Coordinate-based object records
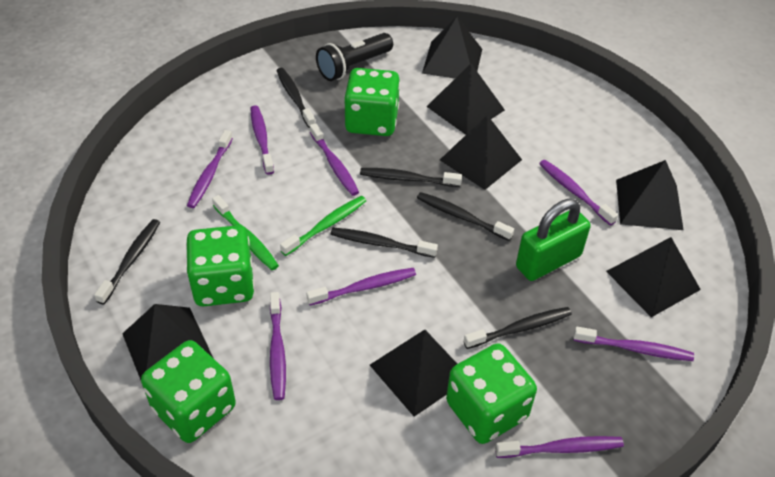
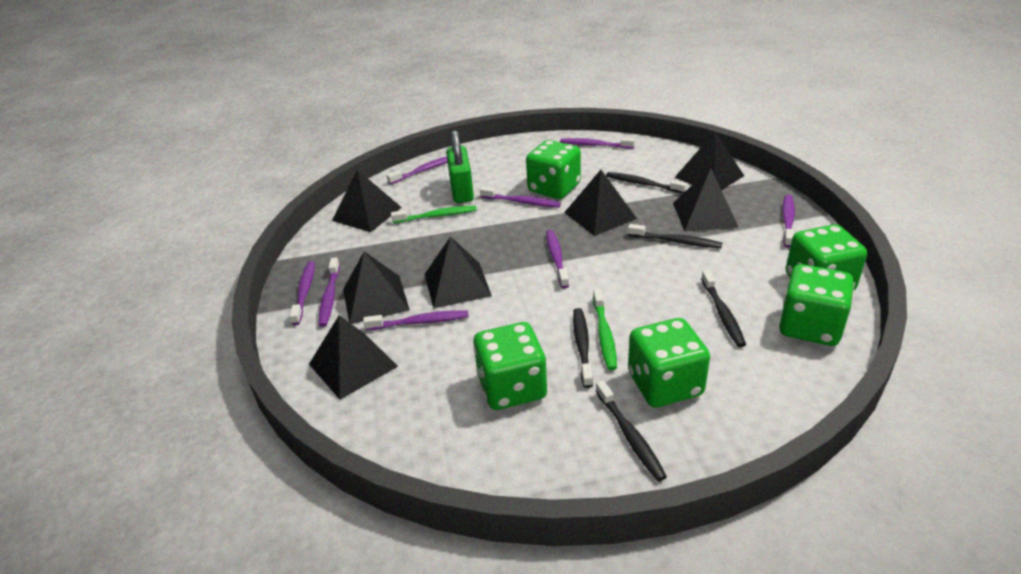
black flashlight: 1 -> 0
black toothbrush: 6 -> 5
green dice: 4 -> 5

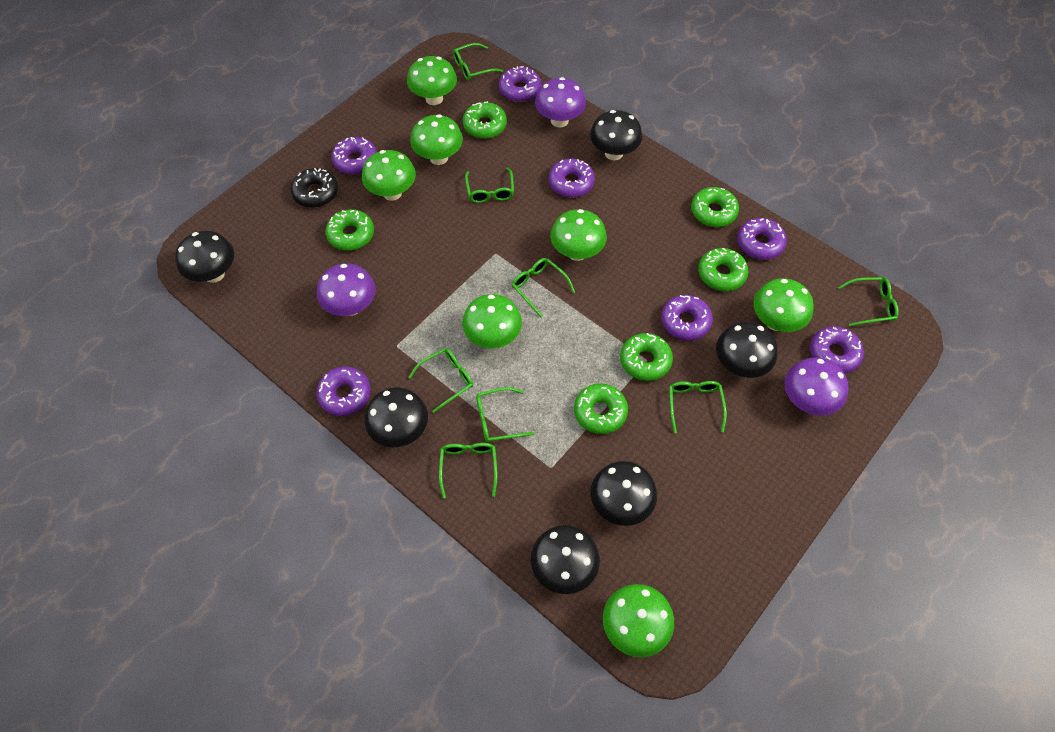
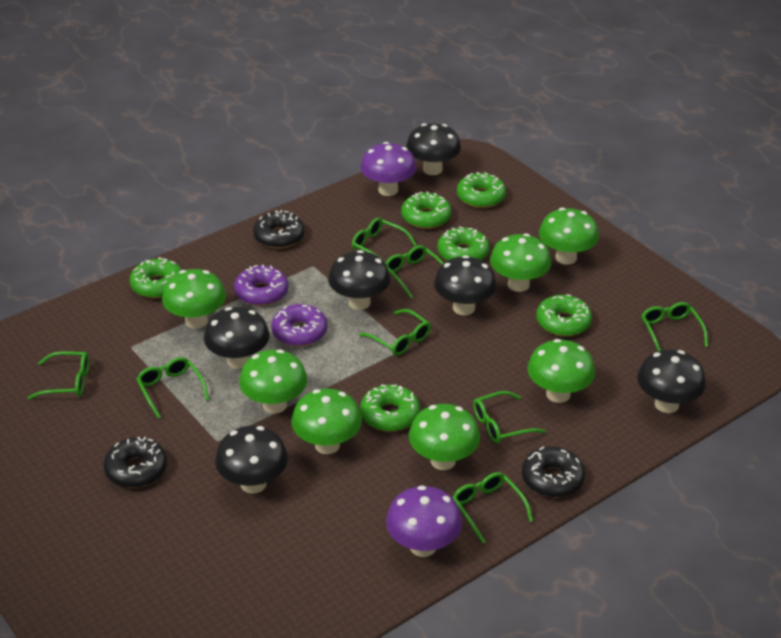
black donut: 1 -> 3
purple donut: 7 -> 2
purple mushroom: 3 -> 2

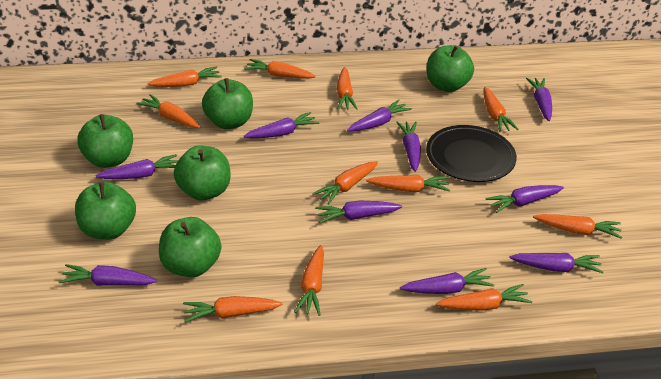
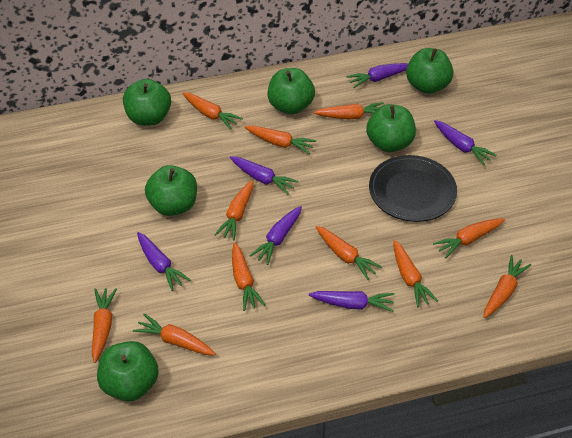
purple carrot: 10 -> 6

:: To do ::
Keep each line of the records exactly as it is while transcribing them, but leave the images behind.

:: Result for this exercise ::
black flashlight: 1 -> 0
black toothbrush: 6 -> 5
green dice: 4 -> 5

black donut: 1 -> 3
purple donut: 7 -> 2
purple mushroom: 3 -> 2

purple carrot: 10 -> 6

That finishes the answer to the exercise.